= Task to carry out =
Repeat exactly the lines of the entries below from the one with "BUTTON: B3F -> KY-004" through the one with "RFID2 pin SCK: GP9 -> GP10", both ends included, and nothing else.
[Data records]
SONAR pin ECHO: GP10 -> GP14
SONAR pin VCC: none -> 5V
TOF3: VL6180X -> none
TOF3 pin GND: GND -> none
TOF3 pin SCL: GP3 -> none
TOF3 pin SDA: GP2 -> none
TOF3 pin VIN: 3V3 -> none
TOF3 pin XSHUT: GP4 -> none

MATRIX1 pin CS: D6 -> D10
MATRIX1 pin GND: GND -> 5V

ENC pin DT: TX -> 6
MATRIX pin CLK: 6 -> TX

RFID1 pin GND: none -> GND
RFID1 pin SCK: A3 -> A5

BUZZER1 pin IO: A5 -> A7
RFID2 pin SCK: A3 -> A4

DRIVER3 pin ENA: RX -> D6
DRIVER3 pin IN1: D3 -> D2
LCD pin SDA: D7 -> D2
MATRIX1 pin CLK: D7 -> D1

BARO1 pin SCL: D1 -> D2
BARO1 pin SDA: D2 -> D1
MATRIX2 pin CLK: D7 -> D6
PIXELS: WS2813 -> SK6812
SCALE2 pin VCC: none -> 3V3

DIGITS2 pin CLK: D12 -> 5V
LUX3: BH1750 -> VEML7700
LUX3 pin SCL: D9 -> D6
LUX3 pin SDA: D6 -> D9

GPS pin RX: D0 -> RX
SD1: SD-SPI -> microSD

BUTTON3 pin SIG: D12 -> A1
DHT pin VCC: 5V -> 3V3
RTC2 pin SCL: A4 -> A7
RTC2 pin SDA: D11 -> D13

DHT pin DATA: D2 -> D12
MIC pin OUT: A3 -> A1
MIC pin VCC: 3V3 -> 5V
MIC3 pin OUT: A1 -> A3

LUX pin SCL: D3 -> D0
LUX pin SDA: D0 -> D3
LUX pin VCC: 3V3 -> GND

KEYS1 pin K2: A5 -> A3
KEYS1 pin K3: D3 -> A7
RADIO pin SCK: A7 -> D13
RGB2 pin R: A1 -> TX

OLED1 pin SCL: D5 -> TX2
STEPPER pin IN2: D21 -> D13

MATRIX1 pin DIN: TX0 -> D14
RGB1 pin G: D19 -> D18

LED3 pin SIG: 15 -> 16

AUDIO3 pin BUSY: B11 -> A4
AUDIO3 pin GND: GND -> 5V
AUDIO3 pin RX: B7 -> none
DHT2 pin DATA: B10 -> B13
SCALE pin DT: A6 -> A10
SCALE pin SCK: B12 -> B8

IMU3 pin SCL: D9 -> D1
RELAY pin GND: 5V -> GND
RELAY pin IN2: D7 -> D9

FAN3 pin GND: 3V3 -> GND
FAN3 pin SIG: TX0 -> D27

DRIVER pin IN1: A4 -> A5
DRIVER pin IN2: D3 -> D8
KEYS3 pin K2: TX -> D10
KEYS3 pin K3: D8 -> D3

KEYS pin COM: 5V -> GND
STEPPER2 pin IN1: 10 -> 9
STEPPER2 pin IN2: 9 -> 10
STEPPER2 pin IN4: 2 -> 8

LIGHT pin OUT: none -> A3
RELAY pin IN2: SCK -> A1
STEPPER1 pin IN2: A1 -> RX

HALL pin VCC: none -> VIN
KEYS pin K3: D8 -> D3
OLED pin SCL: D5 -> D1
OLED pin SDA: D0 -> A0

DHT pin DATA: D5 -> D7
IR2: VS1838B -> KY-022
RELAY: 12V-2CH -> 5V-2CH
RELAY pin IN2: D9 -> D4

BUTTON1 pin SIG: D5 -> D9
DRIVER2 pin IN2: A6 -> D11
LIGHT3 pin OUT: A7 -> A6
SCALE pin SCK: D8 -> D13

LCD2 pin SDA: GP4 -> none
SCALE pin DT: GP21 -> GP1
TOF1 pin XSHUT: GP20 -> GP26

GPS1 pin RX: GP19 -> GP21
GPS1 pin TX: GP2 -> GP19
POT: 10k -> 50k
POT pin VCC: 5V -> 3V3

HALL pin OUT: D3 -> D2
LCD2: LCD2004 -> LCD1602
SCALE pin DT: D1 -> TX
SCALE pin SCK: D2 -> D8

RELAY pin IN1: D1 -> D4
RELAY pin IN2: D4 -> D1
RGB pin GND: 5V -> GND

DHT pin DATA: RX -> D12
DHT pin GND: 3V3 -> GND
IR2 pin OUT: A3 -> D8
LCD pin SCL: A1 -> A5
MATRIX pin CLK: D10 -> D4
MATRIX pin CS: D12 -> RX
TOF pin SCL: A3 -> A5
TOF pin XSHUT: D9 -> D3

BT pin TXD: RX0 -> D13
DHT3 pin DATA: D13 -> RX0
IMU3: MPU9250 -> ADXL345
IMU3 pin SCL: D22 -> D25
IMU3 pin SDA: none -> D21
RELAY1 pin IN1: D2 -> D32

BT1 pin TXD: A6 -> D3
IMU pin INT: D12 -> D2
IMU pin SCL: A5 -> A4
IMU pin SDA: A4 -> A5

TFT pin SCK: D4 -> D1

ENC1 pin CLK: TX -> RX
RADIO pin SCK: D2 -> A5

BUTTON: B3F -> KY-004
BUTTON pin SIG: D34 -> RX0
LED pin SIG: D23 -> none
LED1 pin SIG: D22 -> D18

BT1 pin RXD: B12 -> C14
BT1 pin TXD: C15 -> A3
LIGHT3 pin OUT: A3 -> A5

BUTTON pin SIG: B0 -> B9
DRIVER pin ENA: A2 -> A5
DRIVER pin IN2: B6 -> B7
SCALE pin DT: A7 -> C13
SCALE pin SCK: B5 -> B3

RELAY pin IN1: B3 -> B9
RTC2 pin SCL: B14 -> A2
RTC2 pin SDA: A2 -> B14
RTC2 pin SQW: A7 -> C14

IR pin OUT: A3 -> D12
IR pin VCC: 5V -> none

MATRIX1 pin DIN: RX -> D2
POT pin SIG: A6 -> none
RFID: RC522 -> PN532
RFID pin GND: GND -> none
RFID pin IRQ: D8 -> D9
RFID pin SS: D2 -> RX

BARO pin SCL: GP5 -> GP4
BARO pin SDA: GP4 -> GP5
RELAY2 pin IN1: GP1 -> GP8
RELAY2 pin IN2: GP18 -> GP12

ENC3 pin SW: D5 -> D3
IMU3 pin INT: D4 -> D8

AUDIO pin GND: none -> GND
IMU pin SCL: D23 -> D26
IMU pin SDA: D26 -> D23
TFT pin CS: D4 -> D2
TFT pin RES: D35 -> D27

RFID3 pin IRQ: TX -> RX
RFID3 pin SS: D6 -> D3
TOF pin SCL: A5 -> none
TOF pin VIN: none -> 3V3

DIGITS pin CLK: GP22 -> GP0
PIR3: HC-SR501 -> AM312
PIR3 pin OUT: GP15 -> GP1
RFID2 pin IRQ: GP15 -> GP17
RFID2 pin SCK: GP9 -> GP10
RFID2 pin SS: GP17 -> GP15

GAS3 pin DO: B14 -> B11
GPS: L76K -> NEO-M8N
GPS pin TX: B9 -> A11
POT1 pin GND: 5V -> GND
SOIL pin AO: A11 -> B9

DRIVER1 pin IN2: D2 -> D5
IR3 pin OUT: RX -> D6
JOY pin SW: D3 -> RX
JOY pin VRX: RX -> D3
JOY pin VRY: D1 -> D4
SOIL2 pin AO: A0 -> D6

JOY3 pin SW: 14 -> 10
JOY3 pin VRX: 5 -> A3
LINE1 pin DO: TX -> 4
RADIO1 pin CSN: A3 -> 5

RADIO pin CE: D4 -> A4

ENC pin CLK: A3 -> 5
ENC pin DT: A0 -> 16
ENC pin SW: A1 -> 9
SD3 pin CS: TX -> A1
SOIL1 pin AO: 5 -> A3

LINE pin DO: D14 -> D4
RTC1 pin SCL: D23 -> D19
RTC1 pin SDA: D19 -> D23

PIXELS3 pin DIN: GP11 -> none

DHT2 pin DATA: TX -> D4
[/Data records]
= Answer to this problem =
BUTTON: B3F -> KY-004
BUTTON pin SIG: D34 -> RX0
LED pin SIG: D23 -> none
LED1 pin SIG: D22 -> D18

BT1 pin RXD: B12 -> C14
BT1 pin TXD: C15 -> A3
LIGHT3 pin OUT: A3 -> A5

BUTTON pin SIG: B0 -> B9
DRIVER pin ENA: A2 -> A5
DRIVER pin IN2: B6 -> B7
SCALE pin DT: A7 -> C13
SCALE pin SCK: B5 -> B3

RELAY pin IN1: B3 -> B9
RTC2 pin SCL: B14 -> A2
RTC2 pin SDA: A2 -> B14
RTC2 pin SQW: A7 -> C14

IR pin OUT: A3 -> D12
IR pin VCC: 5V -> none

MATRIX1 pin DIN: RX -> D2
POT pin SIG: A6 -> none
RFID: RC522 -> PN532
RFID pin GND: GND -> none
RFID pin IRQ: D8 -> D9
RFID pin SS: D2 -> RX

BARO pin SCL: GP5 -> GP4
BARO pin SDA: GP4 -> GP5
RELAY2 pin IN1: GP1 -> GP8
RELAY2 pin IN2: GP18 -> GP12

ENC3 pin SW: D5 -> D3
IMU3 pin INT: D4 -> D8

AUDIO pin GND: none -> GND
IMU pin SCL: D23 -> D26
IMU pin SDA: D26 -> D23
TFT pin CS: D4 -> D2
TFT pin RES: D35 -> D27

RFID3 pin IRQ: TX -> RX
RFID3 pin SS: D6 -> D3
TOF pin SCL: A5 -> none
TOF pin VIN: none -> 3V3

DIGITS pin CLK: GP22 -> GP0
PIR3: HC-SR501 -> AM312
PIR3 pin OUT: GP15 -> GP1
RFID2 pin IRQ: GP15 -> GP17
RFID2 pin SCK: GP9 -> GP10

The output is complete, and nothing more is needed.